Task instructions:
Reproduce the entries exactly, but keep the pictures out of the copy.
(Input Opens)
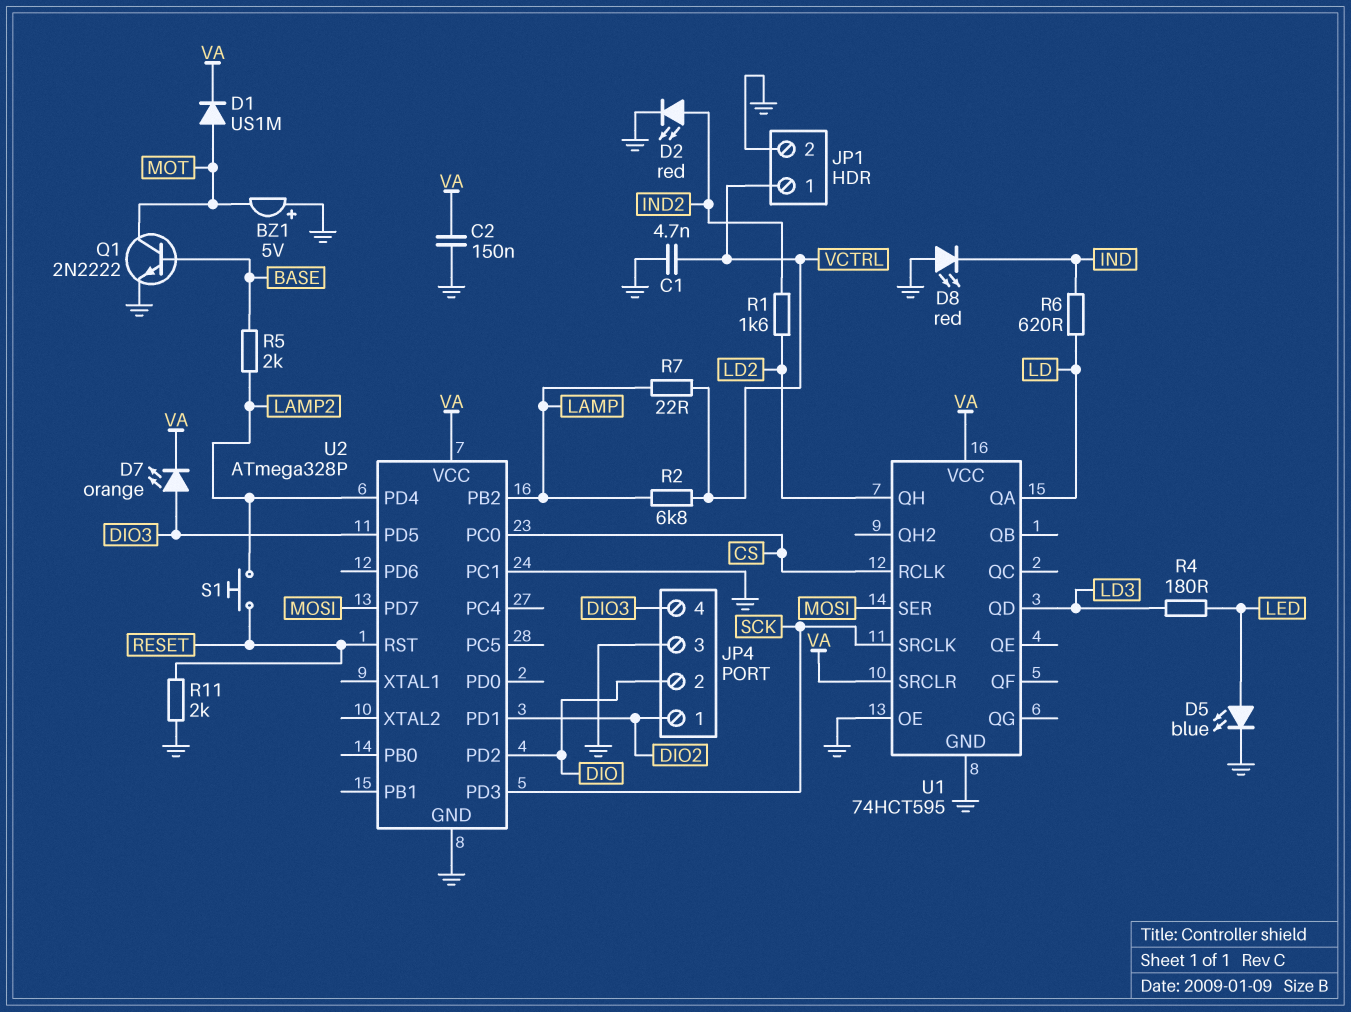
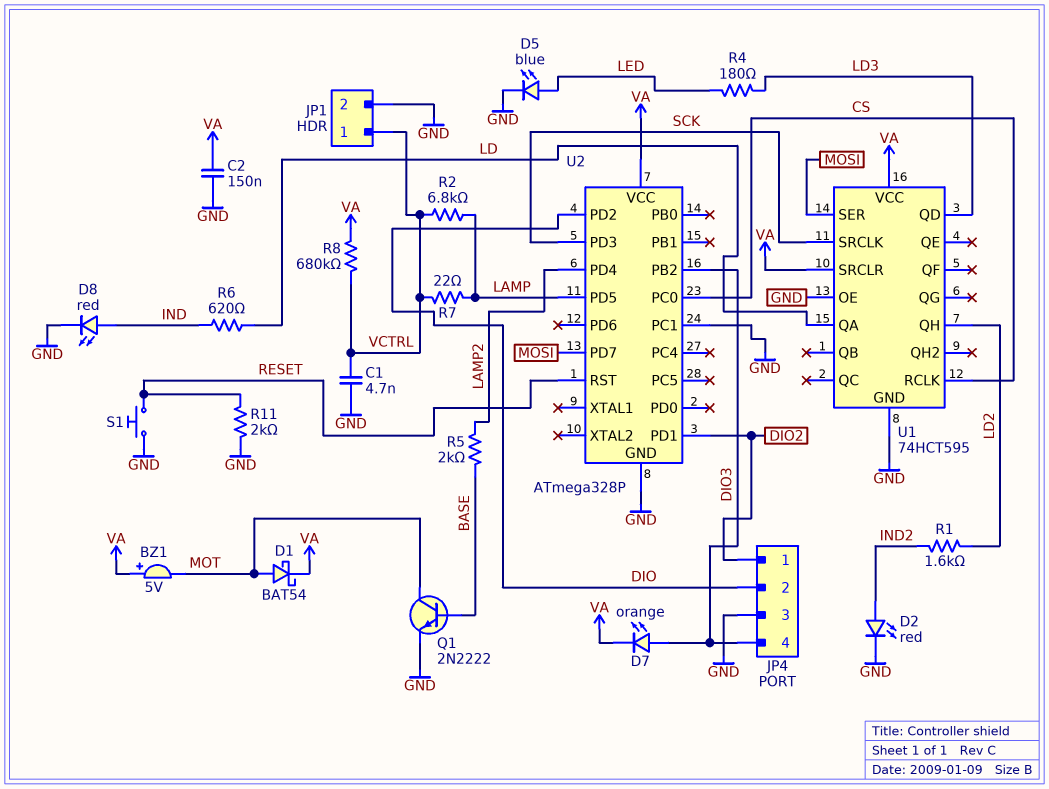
BZ1: buzzer 5V (plus GND, minus MOT) -> buzzer 5V (plus VA, minus MOT)
D1: diode US1M (A MOT, K VA) -> schottky BAT54 (A MOT, K VA)
D8: LED red (A GND, K IND) -> LED red (A IND, K GND)
R8: none -> 680k (VA, VCTRL)
S1: button (LAMP2, RESET) -> button (GND, RESET)
U2 pin PB2: LAMP -> DIO3
U2 pin PD5: DIO3 -> LAMP

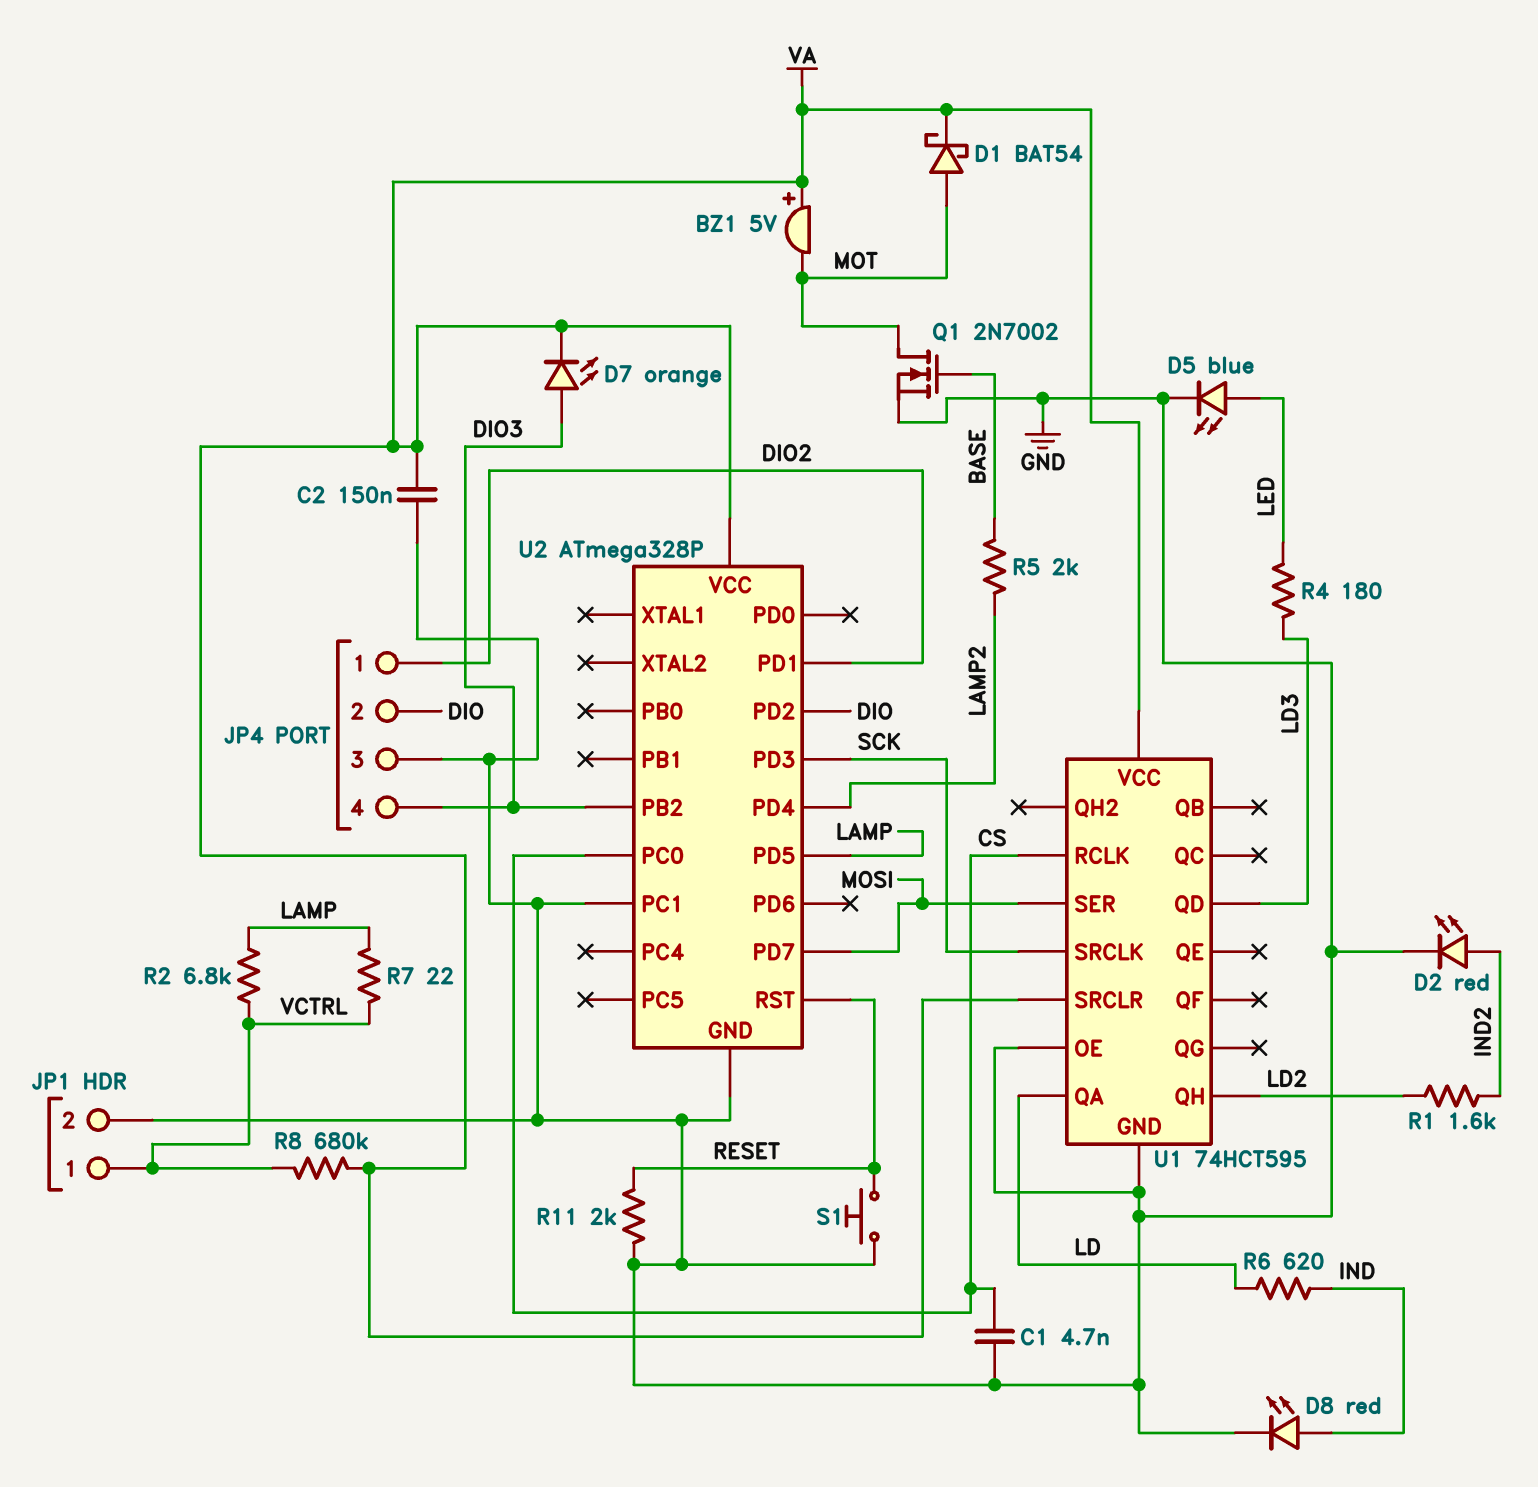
C1: 4.7nF (GND, VCTRL) -> 4.7nF (CS, GND)
Q1: NPN 2N2222 (B BASE, C MOT, E GND) -> NMOS 2N7002 (G BASE, D MOT, S GND)

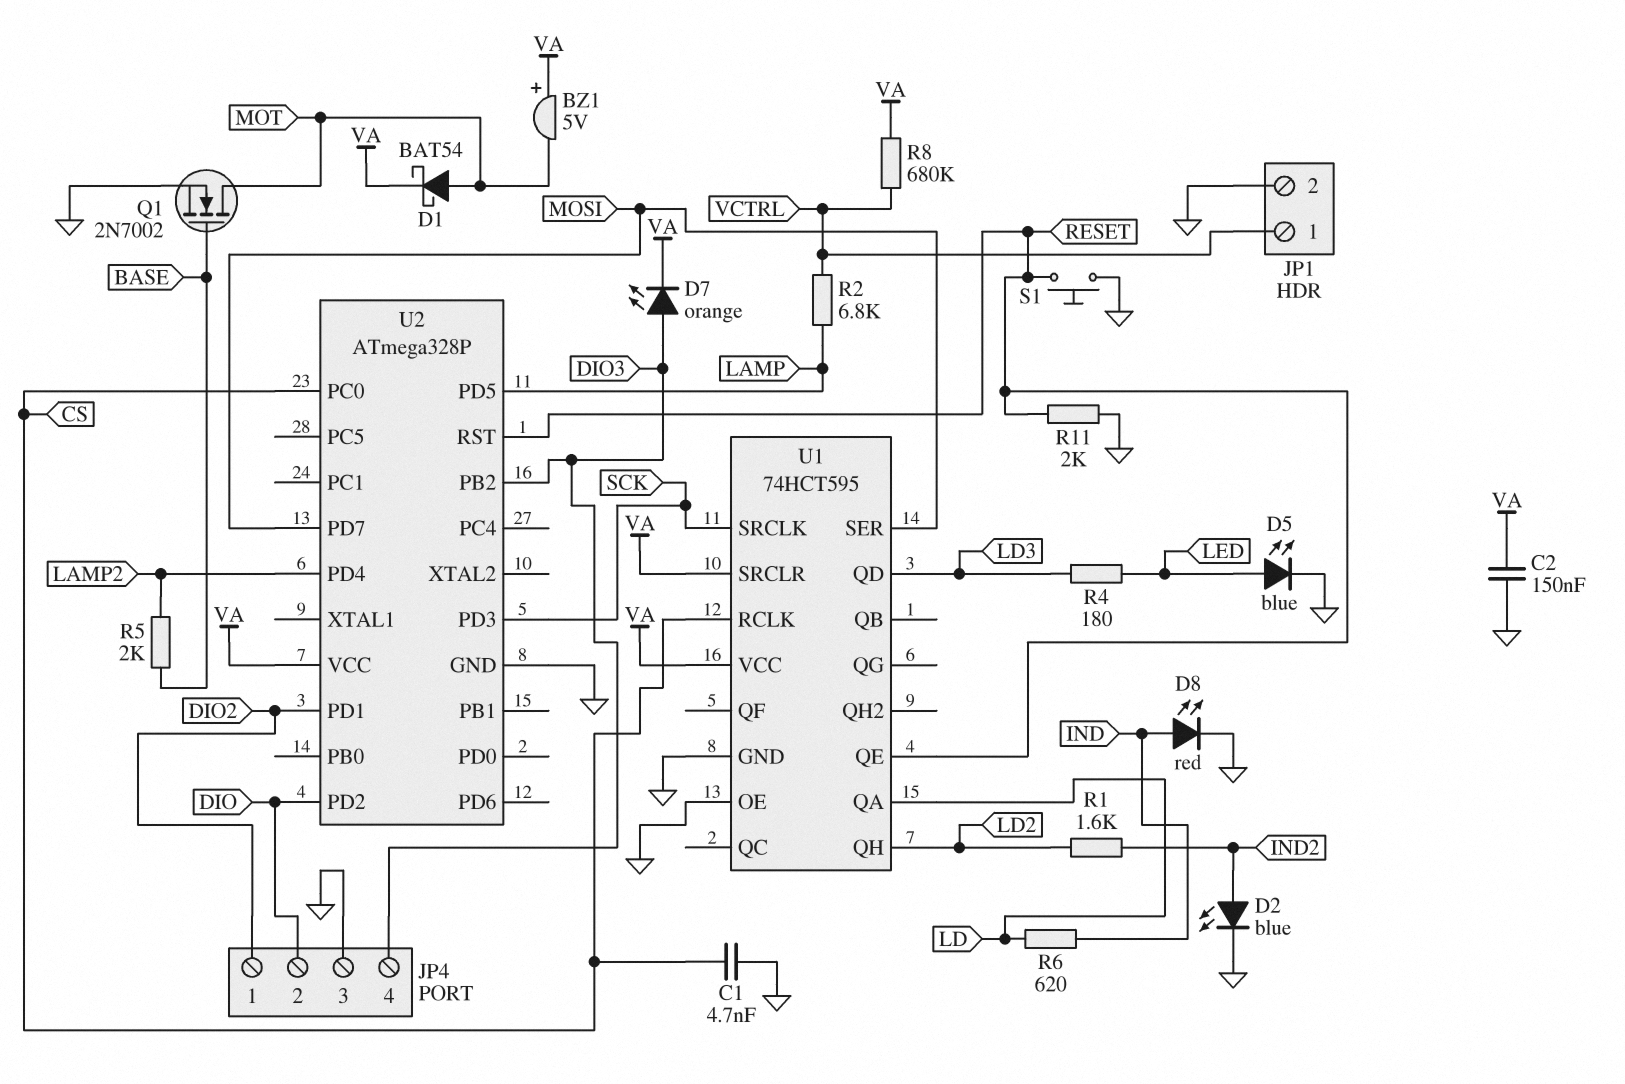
D2: LED red (A IND2, K GND) -> LED blue (A IND2, K GND)
R7: 22 (LAMP, VCTRL) -> none
U1 pin QE: none -> RESET
U2 pin PC1: GND -> none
(Input Closes)
Response box:
BZ1: buzzer 5V (plus GND, minus MOT) -> buzzer 5V (plus VA, minus MOT)
D1: diode US1M (A MOT, K VA) -> schottky BAT54 (A MOT, K VA)
D8: LED red (A GND, K IND) -> LED red (A IND, K GND)
R8: none -> 680k (VA, VCTRL)
S1: button (LAMP2, RESET) -> button (GND, RESET)
U2 pin PB2: LAMP -> DIO3
U2 pin PD5: DIO3 -> LAMP

C1: 4.7nF (GND, VCTRL) -> 4.7nF (CS, GND)
Q1: NPN 2N2222 (B BASE, C MOT, E GND) -> NMOS 2N7002 (G BASE, D MOT, S GND)

D2: LED red (A IND2, K GND) -> LED blue (A IND2, K GND)
R7: 22 (LAMP, VCTRL) -> none
U1 pin QE: none -> RESET
U2 pin PC1: GND -> none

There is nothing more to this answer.